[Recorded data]
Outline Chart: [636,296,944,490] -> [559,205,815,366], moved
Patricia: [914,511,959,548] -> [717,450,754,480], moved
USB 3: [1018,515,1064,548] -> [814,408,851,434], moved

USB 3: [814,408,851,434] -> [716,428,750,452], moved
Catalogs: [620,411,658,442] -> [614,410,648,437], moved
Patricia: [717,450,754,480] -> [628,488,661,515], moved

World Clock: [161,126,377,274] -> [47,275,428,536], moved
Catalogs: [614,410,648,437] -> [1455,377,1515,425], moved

...

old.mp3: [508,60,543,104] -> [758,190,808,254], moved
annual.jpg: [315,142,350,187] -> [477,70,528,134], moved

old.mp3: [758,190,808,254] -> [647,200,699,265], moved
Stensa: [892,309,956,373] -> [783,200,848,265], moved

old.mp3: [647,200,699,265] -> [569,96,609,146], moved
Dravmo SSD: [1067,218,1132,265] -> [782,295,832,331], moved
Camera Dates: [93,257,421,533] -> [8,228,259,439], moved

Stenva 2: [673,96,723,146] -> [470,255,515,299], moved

...

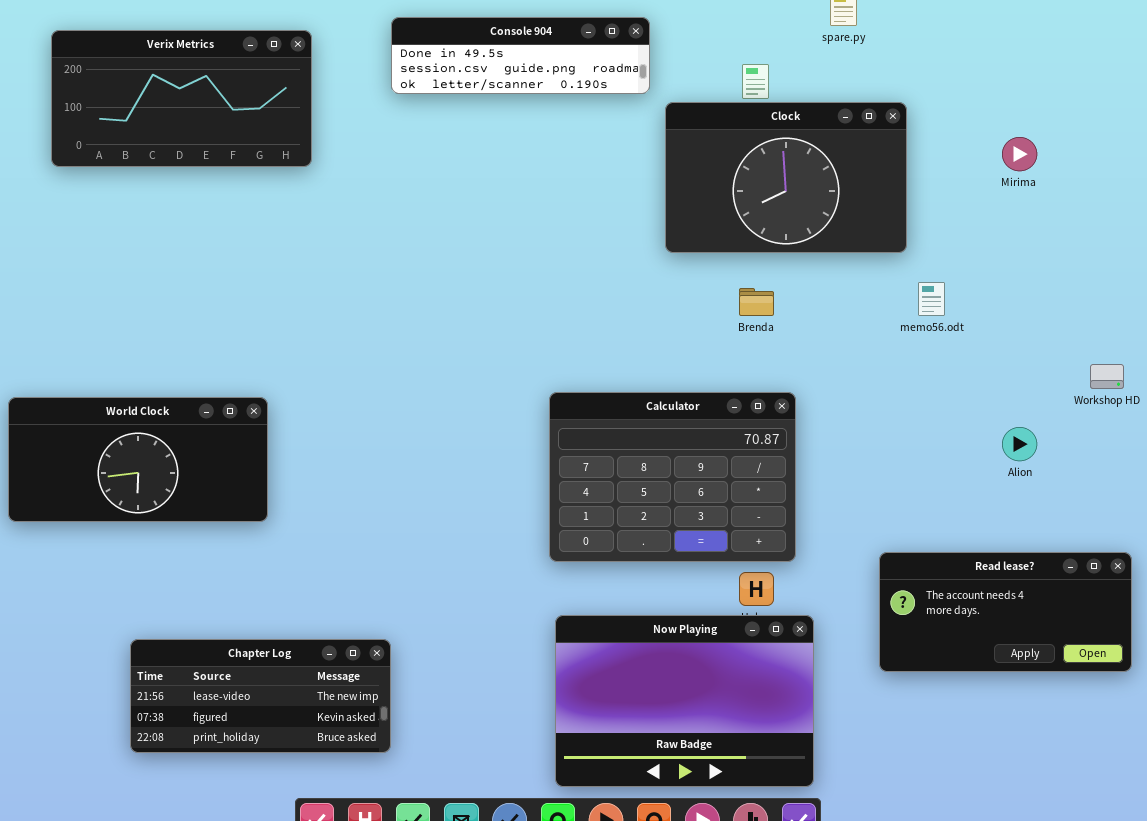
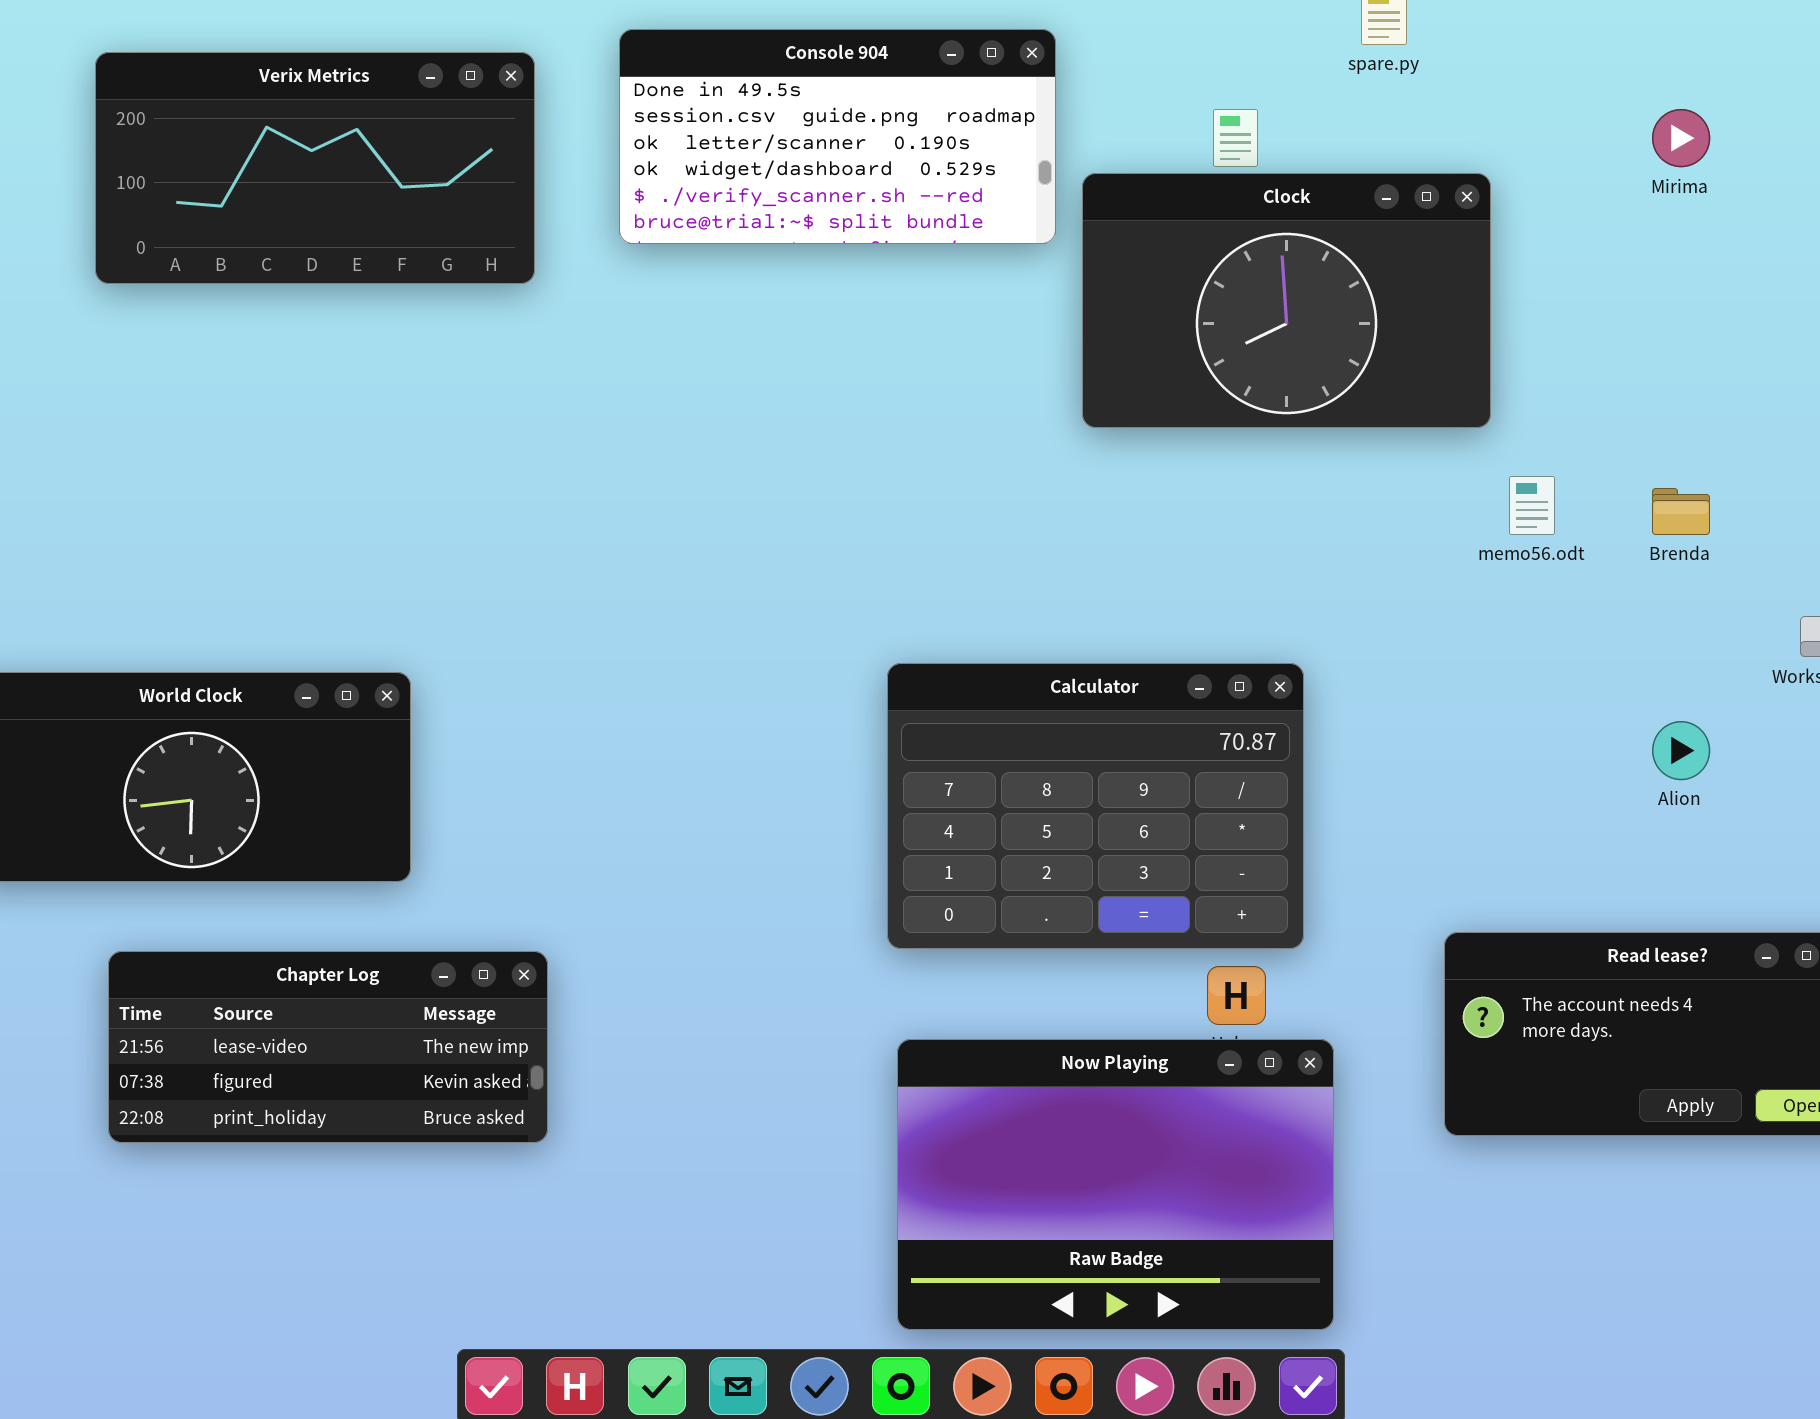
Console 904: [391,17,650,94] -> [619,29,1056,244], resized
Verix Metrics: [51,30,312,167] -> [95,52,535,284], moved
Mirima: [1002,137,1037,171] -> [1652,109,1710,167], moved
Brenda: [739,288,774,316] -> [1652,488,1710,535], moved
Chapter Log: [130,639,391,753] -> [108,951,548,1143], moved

* [EXERCISE BRIEF] Using the data above, copy each line that contains "Patricia".

* [EXPECTED OUTPUT]
Patricia: [914,511,959,548] -> [717,450,754,480], moved
Patricia: [717,450,754,480] -> [628,488,661,515], moved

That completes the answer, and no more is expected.